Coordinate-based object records
- Opening Delimiter -
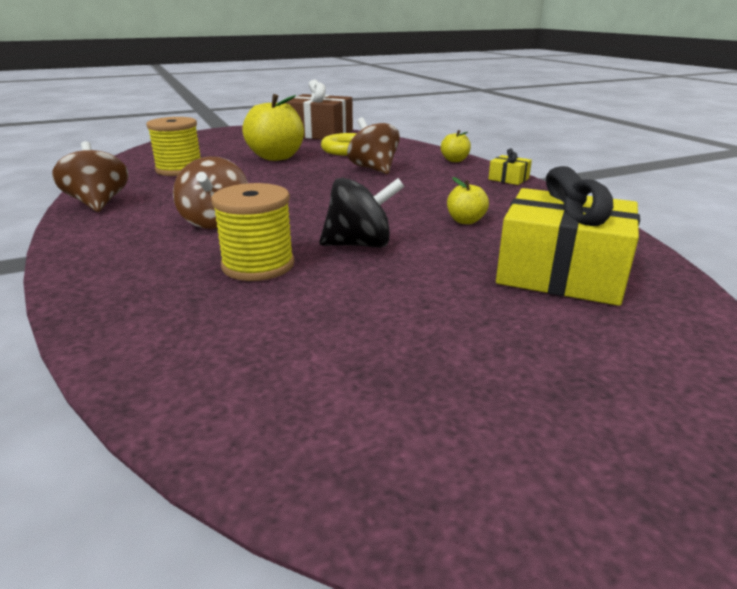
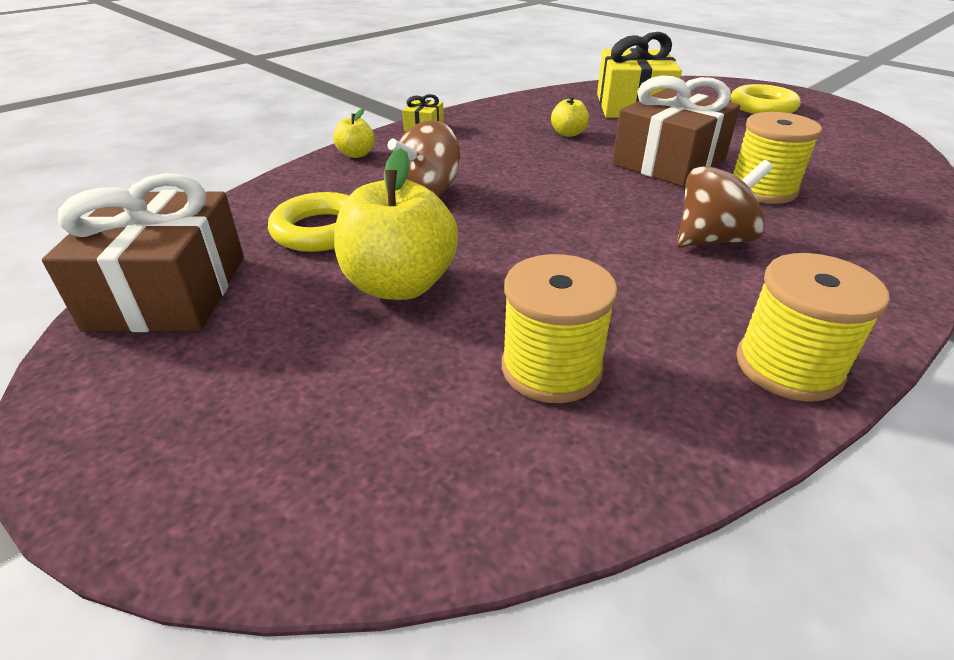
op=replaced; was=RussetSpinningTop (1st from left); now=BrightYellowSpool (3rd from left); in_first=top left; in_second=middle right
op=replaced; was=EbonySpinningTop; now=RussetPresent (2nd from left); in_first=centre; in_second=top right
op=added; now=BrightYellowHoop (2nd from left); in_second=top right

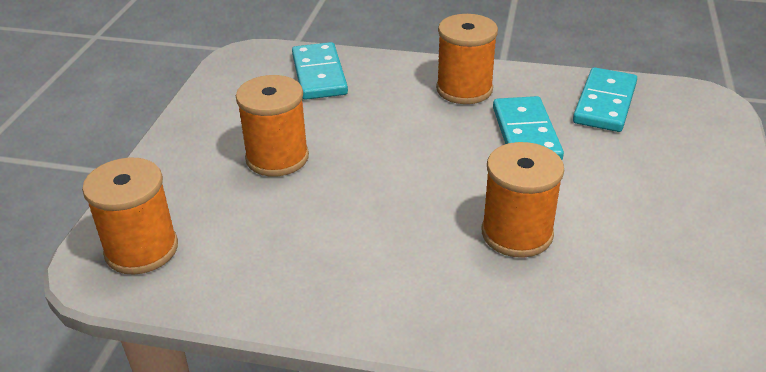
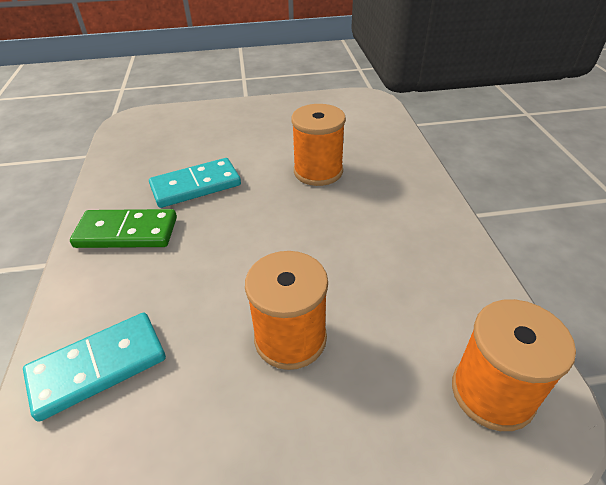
op=replaced; was=OrangeColouredSpool (3rd from left); now=GreenDominoPiece; in_first=top centre; in_second=middle left
op=removed; was=AquaDominoPiece (3rd from left); in_first=top right

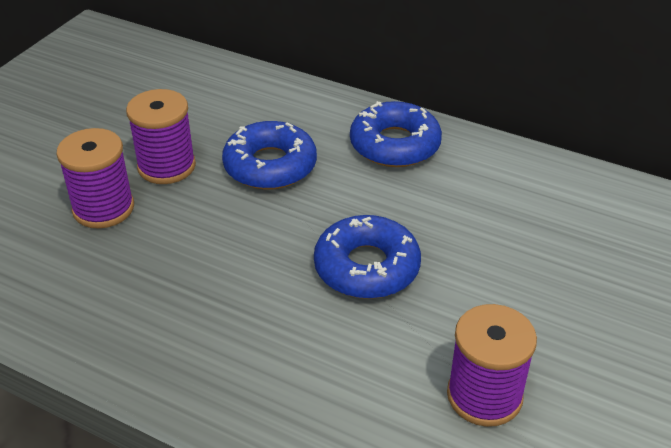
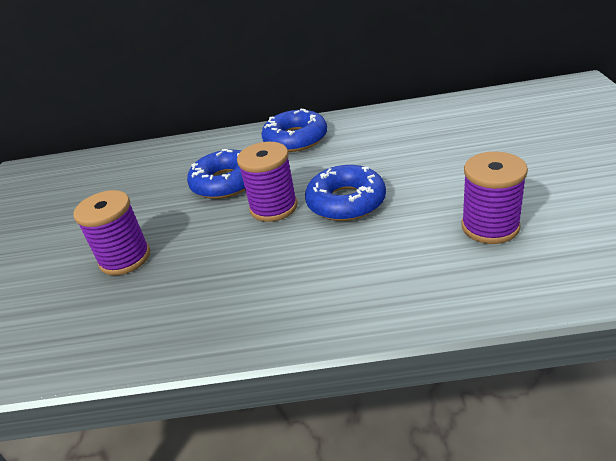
op=moved; was=PurpleSpool (2nd from left); in_first=top left; in_second=centre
- Closing Delimiter -
Could you copy every line from the records that has "middle" in it?

op=replaced; was=RussetSpinningTop (1st from left); now=BrightYellowSpool (3rd from left); in_first=top left; in_second=middle right
op=replaced; was=OrangeColouredSpool (3rd from left); now=GreenDominoPiece; in_first=top centre; in_second=middle left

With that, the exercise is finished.